Data provided:
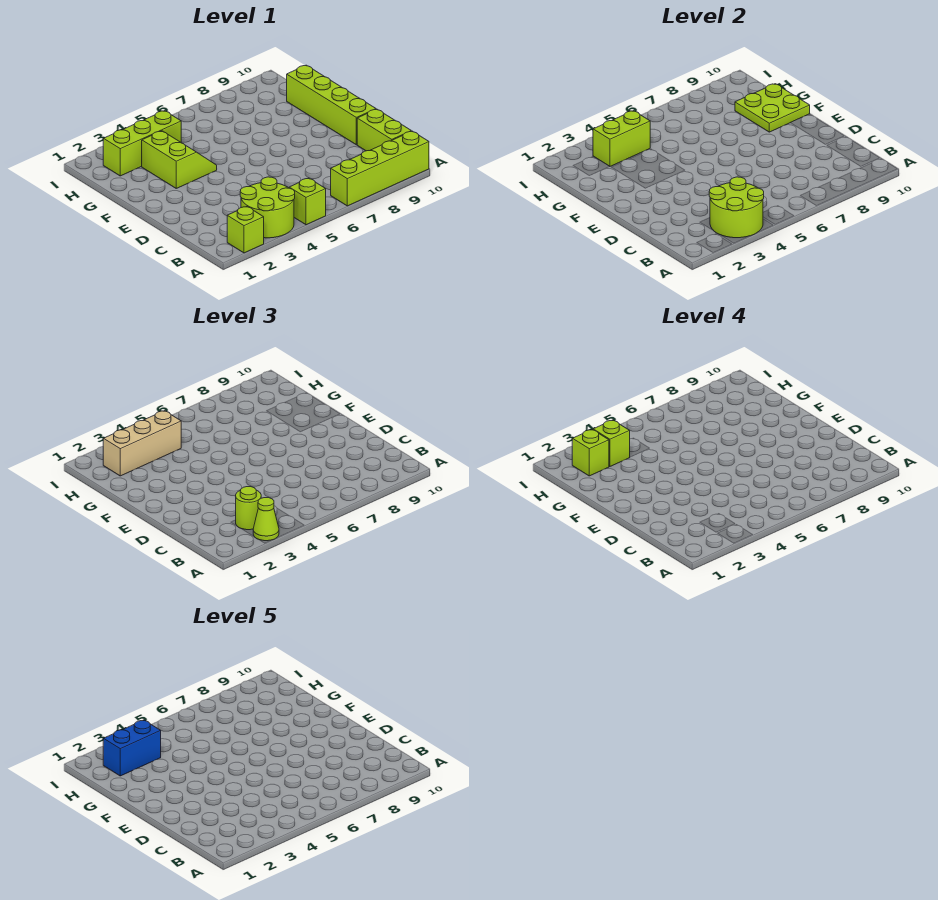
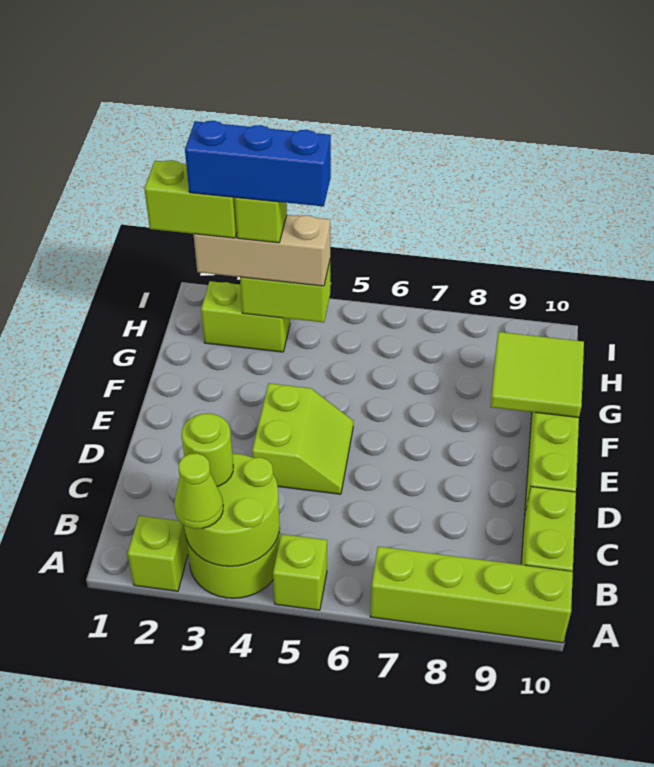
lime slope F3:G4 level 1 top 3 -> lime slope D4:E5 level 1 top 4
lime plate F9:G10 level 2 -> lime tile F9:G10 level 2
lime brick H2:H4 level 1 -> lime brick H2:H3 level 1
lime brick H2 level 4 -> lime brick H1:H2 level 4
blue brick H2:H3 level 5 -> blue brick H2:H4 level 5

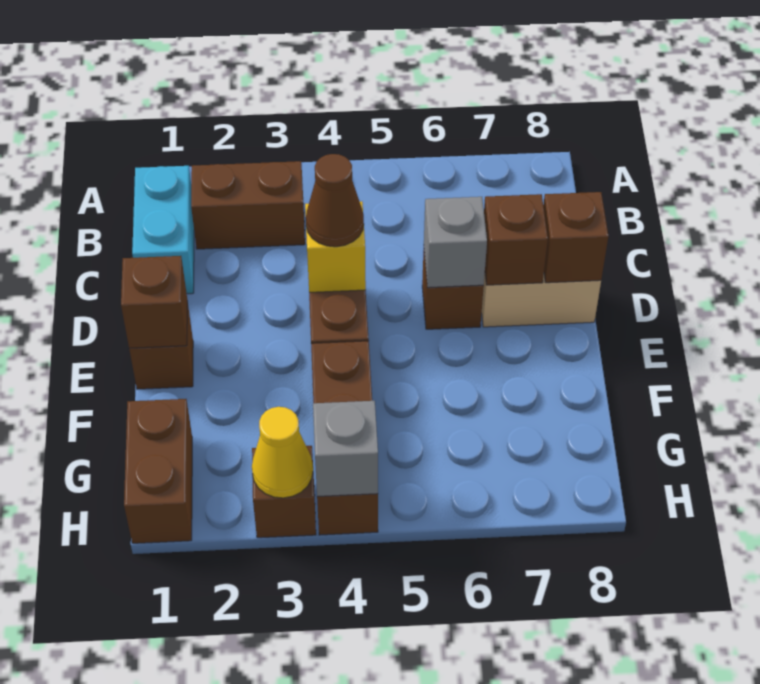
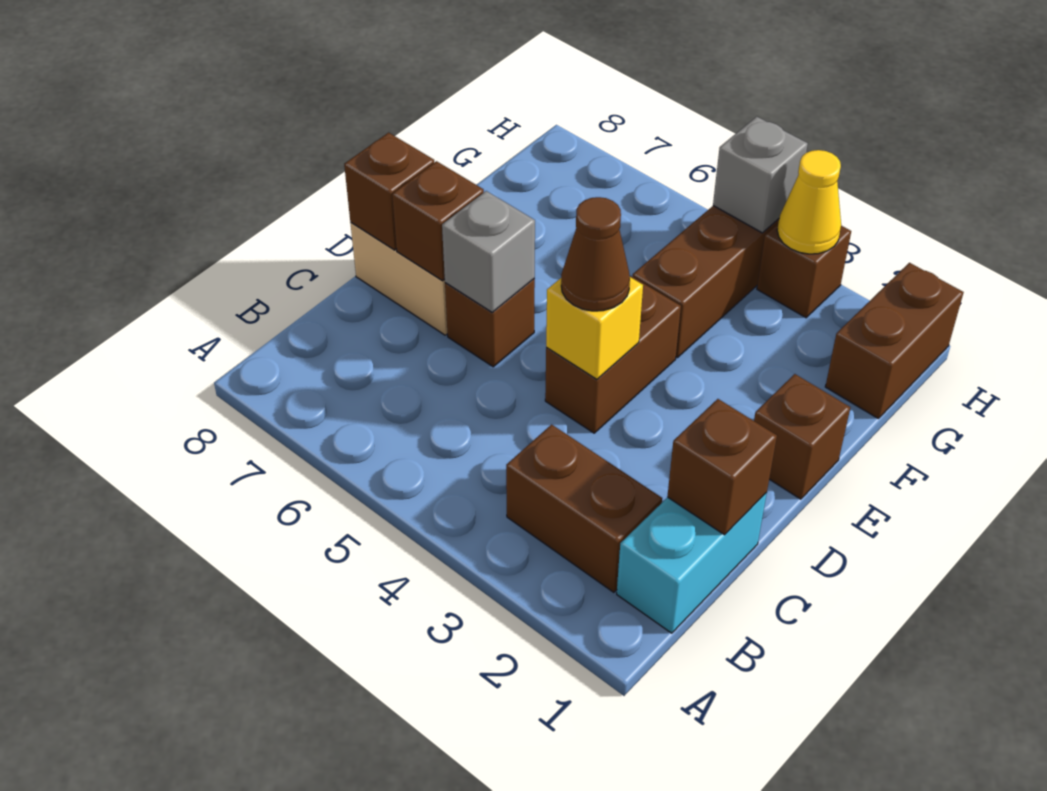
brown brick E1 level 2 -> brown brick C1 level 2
---
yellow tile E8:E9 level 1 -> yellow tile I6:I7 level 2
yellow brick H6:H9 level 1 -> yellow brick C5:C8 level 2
--
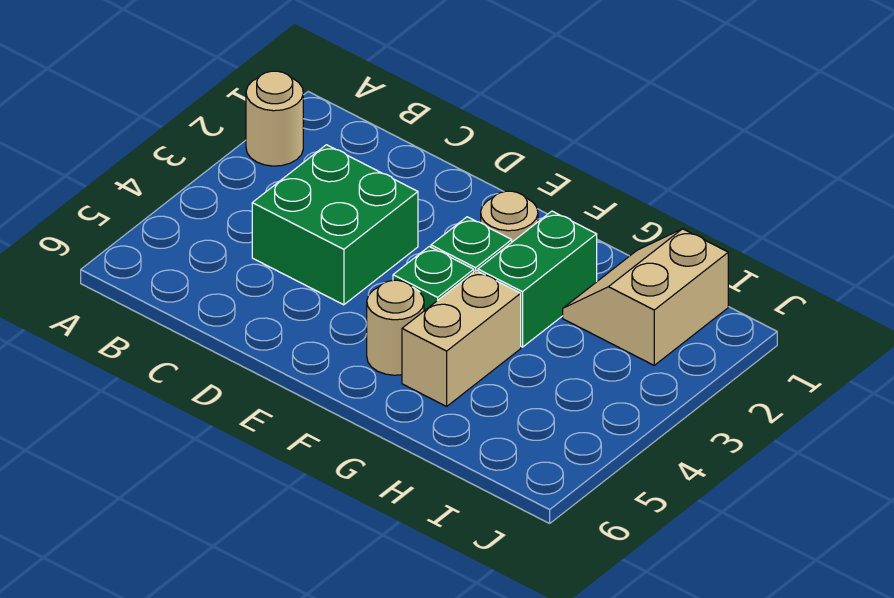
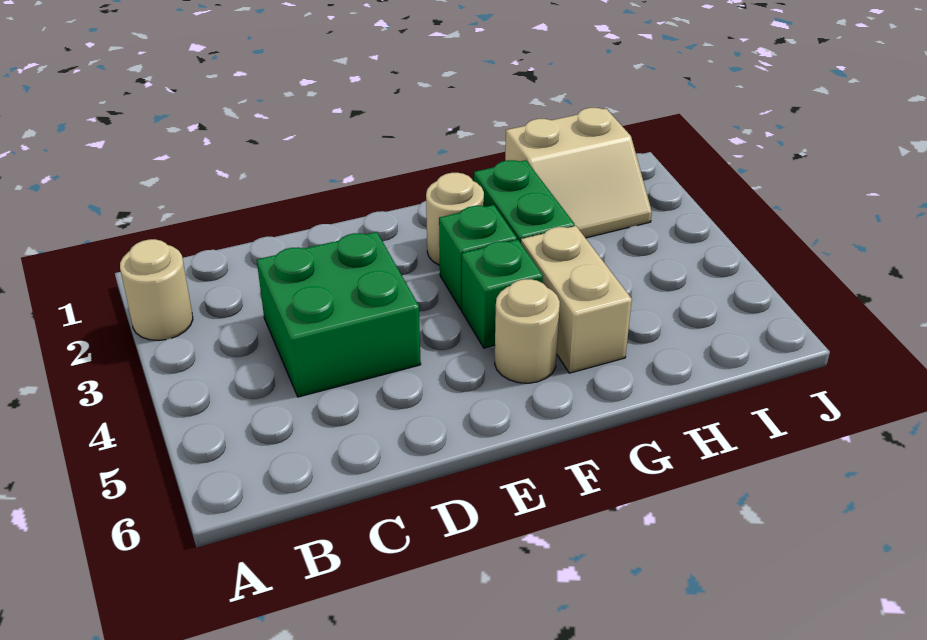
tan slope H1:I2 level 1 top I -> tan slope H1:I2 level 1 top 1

To do: Reproduce the lines above starting at the one with "blue brick H2:H3" and ending at the one with "brown brick E1", both included, exactly and with no pictures.

Exercise result:
blue brick H2:H3 level 5 -> blue brick H2:H4 level 5

brown brick E1 level 2 -> brown brick C1 level 2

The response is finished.